▶ Exercise
Without any pictures, restate the full set of records below exactly.

▶ Material provided
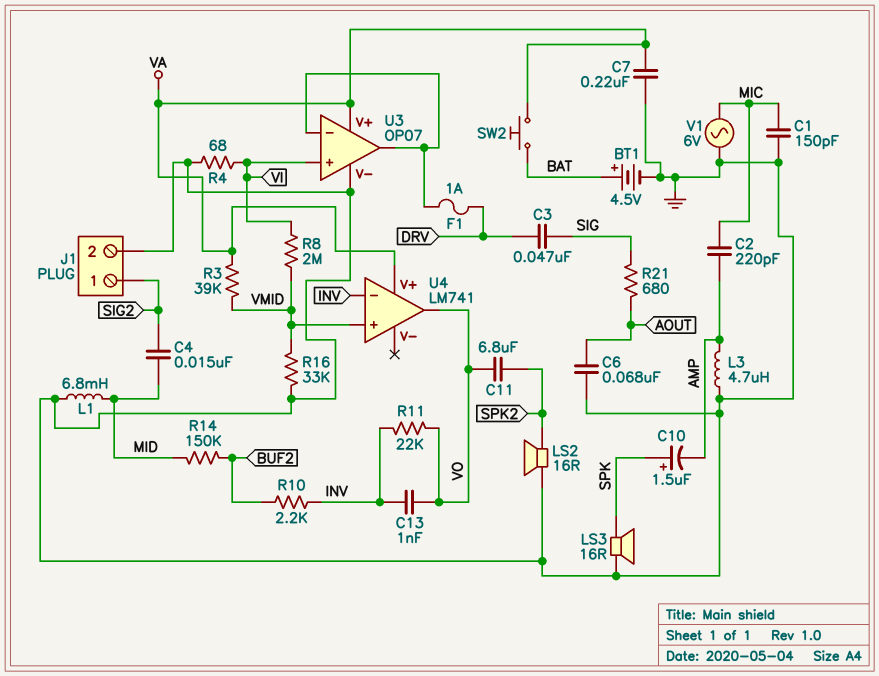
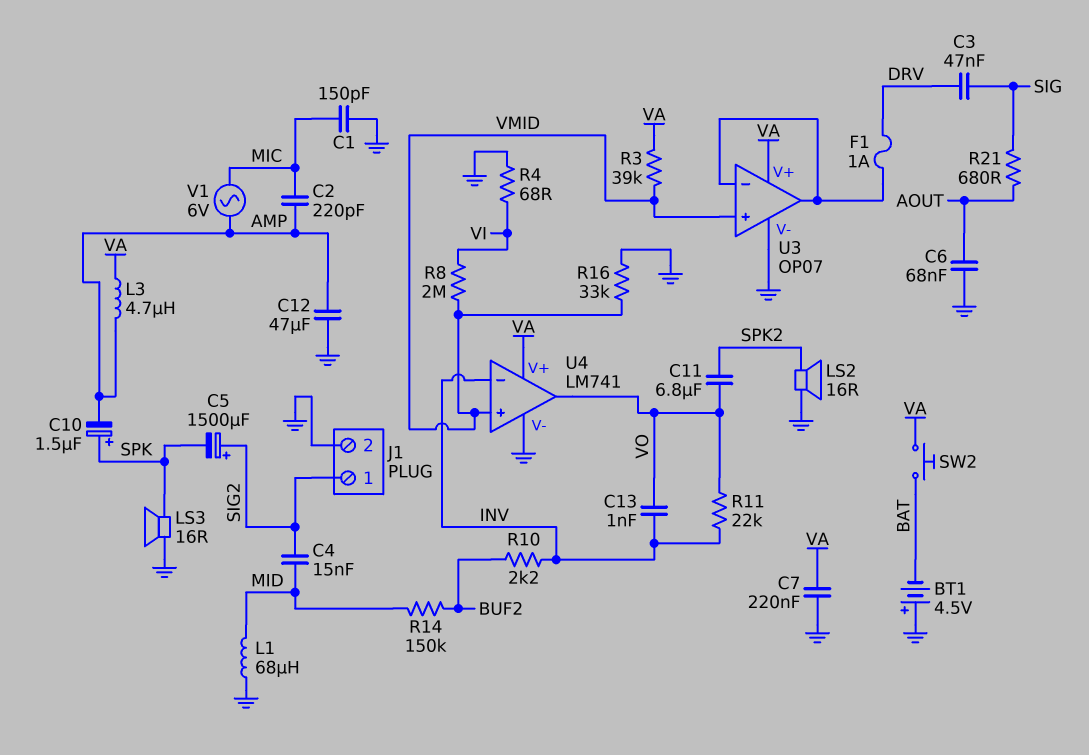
BT1: 4.5V (plus BAT, minus GND) -> 4.5V (plus GND, minus BAT)
C5: none -> 1500uF (plus SIG2, minus SPK)
C12: none -> 47uF (AMP, GND)
L1: 6.8mH (GND, MID) -> 68uH (GND, MID)
L3: 4.7uH (AMP, GND) -> 4.7uH (AMP, VA)
U3 pin in+: VI -> VMID
U4 pin V-: none -> GND
V1: AC 6V (GND, MIC) -> AC 6V (AMP, MIC)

▶ Solution to the exercise
BT1: 4.5V (plus BAT, minus GND) -> 4.5V (plus GND, minus BAT)
C5: none -> 1500uF (plus SIG2, minus SPK)
C12: none -> 47uF (AMP, GND)
L1: 6.8mH (GND, MID) -> 68uH (GND, MID)
L3: 4.7uH (AMP, GND) -> 4.7uH (AMP, VA)
U3 pin in+: VI -> VMID
U4 pin V-: none -> GND
V1: AC 6V (GND, MIC) -> AC 6V (AMP, MIC)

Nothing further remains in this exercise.